§ **Exercise objective**
Your task is to output, without alteration, each line from the one containing "P2 pin 3: EN -> +9V" through the final line of the records below.

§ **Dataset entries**
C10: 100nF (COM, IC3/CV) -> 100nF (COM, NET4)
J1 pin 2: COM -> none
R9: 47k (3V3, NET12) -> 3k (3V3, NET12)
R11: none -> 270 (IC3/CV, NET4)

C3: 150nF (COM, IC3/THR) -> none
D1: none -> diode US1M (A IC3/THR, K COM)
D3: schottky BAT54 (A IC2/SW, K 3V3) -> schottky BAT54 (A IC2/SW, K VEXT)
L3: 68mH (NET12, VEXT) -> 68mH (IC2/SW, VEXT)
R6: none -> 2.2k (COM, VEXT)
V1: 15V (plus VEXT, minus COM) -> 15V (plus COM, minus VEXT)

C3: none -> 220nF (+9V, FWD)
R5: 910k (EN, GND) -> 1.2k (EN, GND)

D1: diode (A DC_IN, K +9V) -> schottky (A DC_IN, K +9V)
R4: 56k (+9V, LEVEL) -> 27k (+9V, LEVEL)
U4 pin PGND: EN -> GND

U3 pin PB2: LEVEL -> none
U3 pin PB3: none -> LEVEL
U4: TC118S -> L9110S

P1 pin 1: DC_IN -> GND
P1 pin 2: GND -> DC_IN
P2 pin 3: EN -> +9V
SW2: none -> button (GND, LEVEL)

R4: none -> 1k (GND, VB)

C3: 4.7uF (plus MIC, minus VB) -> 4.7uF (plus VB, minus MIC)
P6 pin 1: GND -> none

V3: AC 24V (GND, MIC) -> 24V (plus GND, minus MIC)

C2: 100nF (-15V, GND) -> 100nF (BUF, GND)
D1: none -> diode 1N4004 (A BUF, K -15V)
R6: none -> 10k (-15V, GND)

§ **Response to this task**
P2 pin 3: EN -> +9V
SW2: none -> button (GND, LEVEL)

R4: none -> 1k (GND, VB)

C3: 4.7uF (plus MIC, minus VB) -> 4.7uF (plus VB, minus MIC)
P6 pin 1: GND -> none

V3: AC 24V (GND, MIC) -> 24V (plus GND, minus MIC)

C2: 100nF (-15V, GND) -> 100nF (BUF, GND)
D1: none -> diode 1N4004 (A BUF, K -15V)
R6: none -> 10k (-15V, GND)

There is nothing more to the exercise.